## Supplied information
-- -- --

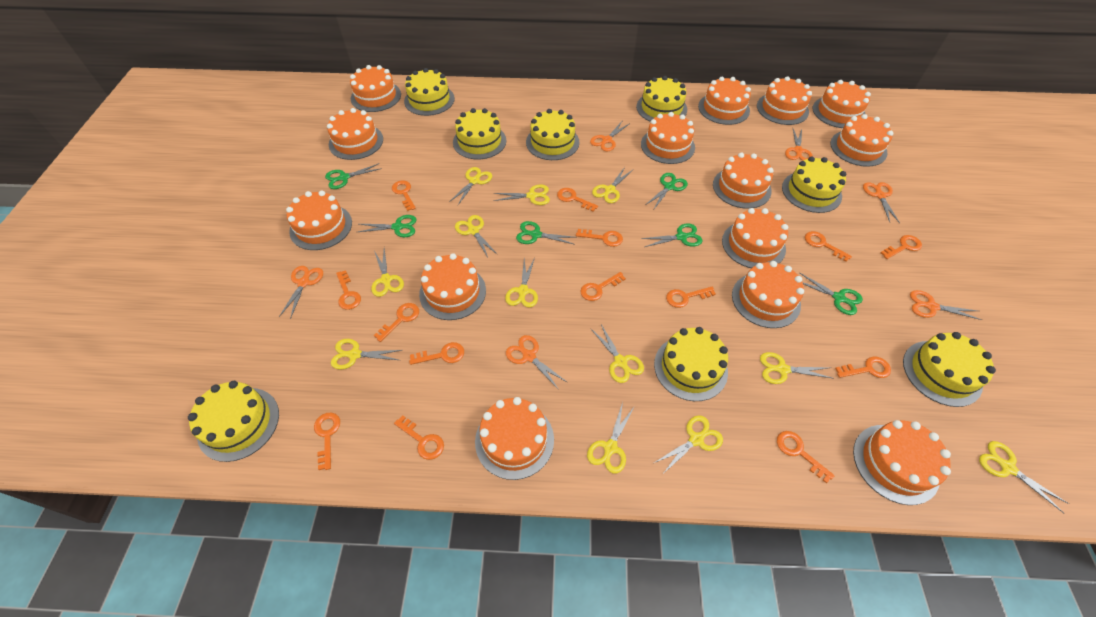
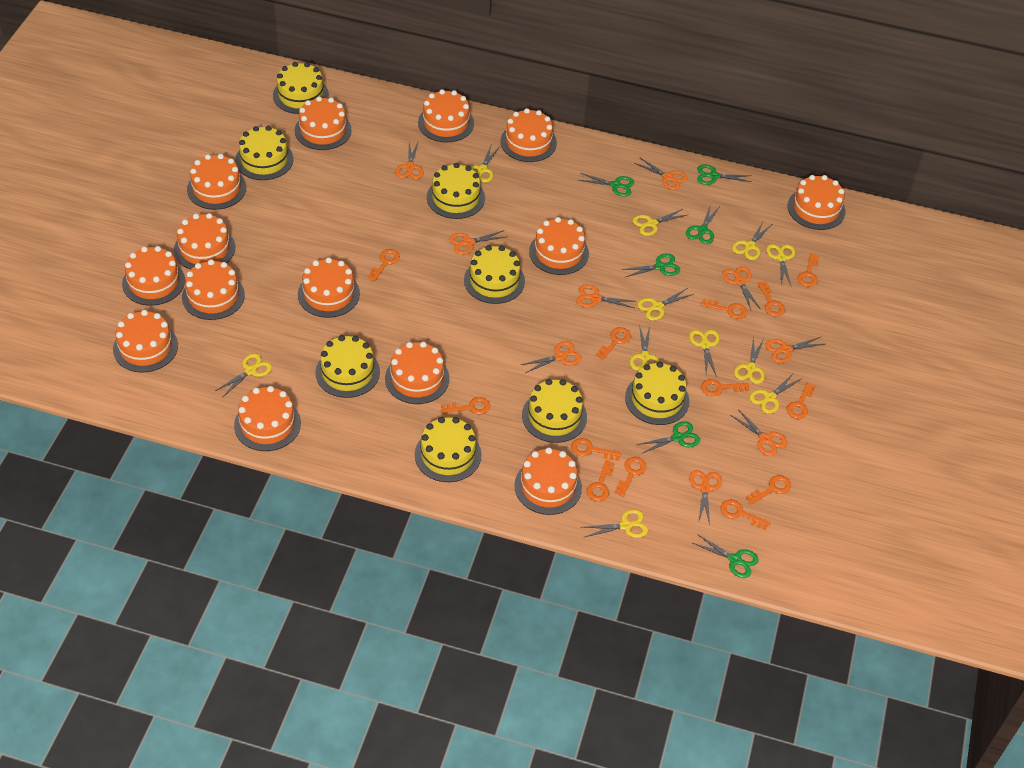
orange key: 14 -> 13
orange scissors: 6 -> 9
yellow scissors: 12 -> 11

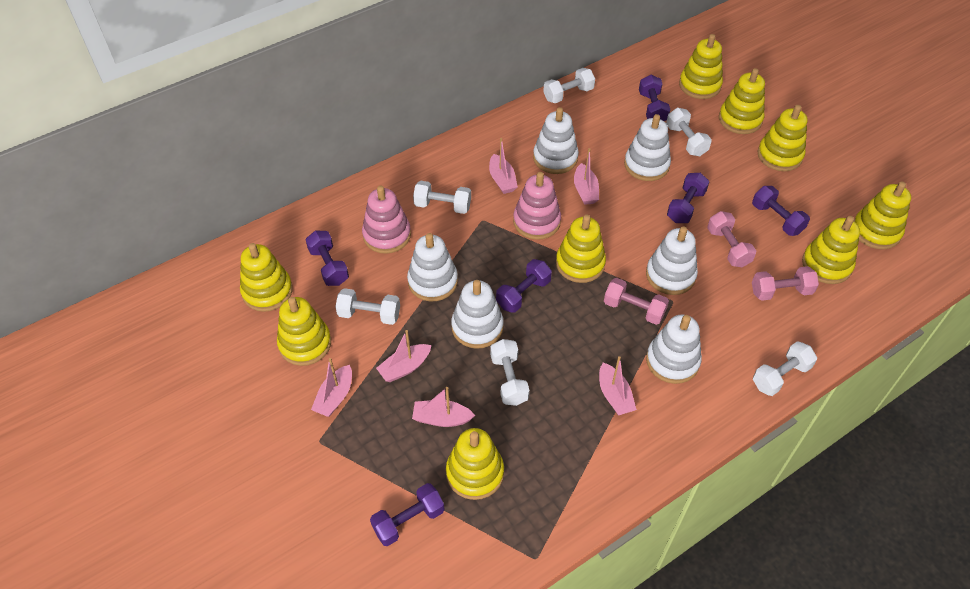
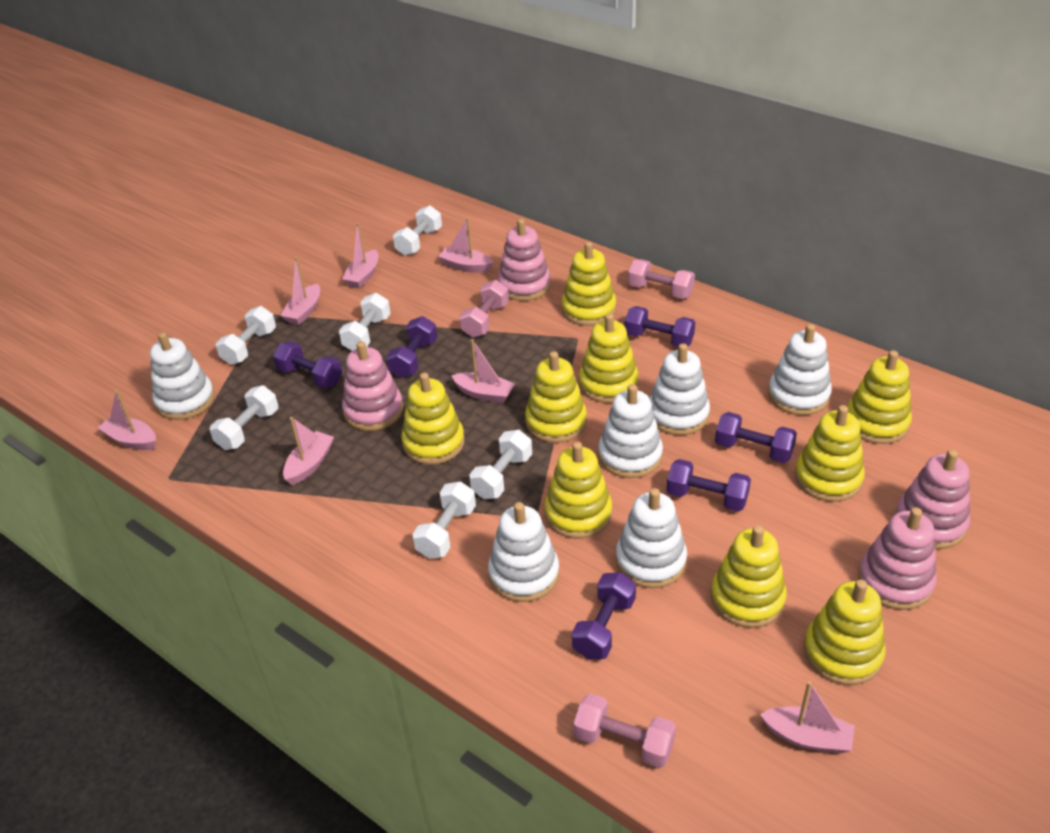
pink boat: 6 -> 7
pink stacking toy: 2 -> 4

-- -- --

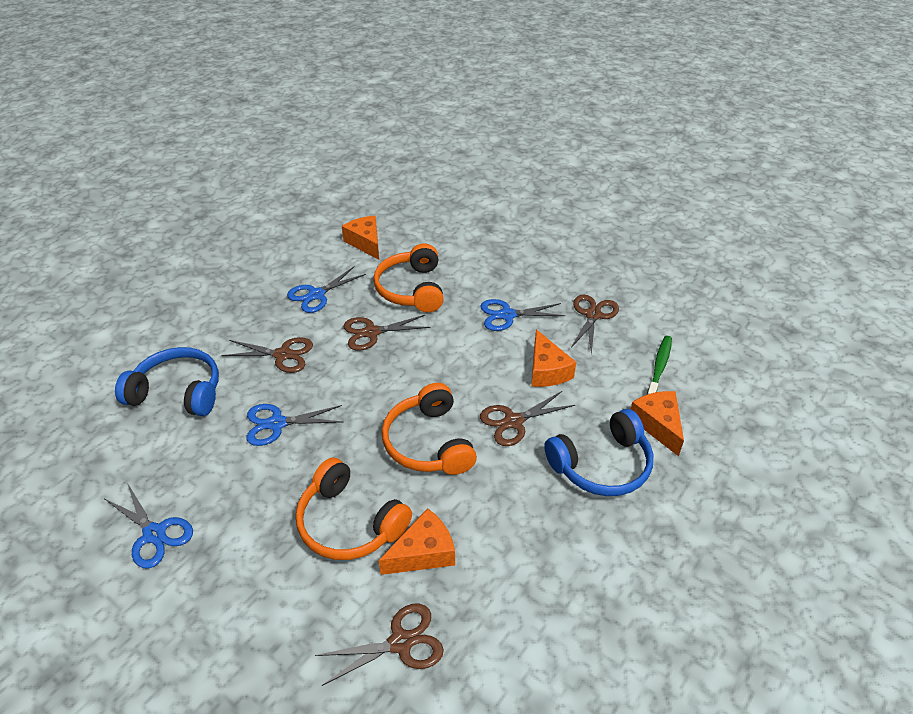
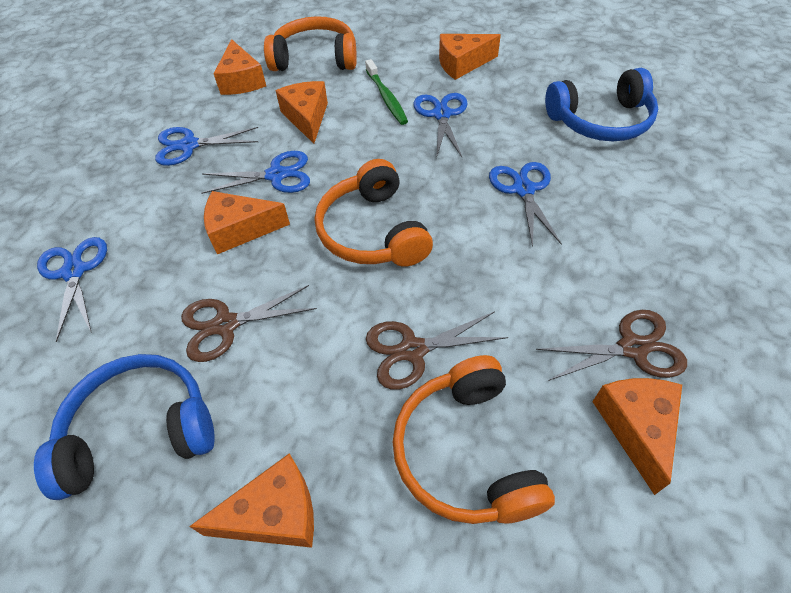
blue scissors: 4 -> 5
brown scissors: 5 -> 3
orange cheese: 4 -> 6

-- -- --

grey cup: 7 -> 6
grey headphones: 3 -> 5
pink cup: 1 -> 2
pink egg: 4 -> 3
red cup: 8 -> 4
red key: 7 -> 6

-- -- --

## Exercise objective
Across the data, find each line that has "pink" in it and copy that line.

## Answer to the exercise
pink boat: 6 -> 7
pink stacking toy: 2 -> 4
pink cup: 1 -> 2
pink egg: 4 -> 3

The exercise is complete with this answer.